→ **Your instructions**
Below are some entries; report how many of their lines contain the word "plus", giving nothing besides the number.

--- START ---

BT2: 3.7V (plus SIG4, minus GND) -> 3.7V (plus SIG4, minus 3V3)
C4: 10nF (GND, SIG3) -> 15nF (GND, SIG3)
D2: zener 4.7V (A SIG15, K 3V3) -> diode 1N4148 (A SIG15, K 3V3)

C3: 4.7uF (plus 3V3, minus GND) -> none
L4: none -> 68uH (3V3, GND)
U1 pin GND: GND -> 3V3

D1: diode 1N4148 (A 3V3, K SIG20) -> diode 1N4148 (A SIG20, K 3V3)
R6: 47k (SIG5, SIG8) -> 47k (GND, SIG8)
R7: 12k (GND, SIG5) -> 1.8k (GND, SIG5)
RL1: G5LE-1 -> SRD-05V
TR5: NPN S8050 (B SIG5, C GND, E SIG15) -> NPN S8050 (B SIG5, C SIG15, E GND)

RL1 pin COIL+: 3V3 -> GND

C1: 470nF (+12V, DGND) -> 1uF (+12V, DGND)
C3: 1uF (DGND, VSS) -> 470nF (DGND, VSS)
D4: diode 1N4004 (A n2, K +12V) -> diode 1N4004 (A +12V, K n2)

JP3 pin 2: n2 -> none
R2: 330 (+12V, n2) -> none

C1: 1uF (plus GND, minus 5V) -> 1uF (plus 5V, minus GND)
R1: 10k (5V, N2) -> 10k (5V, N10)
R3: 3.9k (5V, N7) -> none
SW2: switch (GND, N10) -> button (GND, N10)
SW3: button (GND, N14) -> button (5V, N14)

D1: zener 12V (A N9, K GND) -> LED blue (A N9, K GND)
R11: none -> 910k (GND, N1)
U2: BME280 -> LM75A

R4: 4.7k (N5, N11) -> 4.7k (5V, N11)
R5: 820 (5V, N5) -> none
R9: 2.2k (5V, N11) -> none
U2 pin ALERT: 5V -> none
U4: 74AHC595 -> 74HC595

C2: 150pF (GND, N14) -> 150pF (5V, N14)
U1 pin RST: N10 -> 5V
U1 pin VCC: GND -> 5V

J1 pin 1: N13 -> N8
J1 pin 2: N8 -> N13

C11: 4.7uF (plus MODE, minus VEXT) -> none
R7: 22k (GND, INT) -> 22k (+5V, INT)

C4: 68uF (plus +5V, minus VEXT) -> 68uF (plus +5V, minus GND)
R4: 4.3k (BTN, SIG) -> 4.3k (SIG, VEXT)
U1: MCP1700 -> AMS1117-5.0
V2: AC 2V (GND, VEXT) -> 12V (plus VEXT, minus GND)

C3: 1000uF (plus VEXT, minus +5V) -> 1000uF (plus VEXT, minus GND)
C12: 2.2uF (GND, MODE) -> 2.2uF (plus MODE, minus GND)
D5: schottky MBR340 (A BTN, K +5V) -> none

--- END ---

→ **Result**
8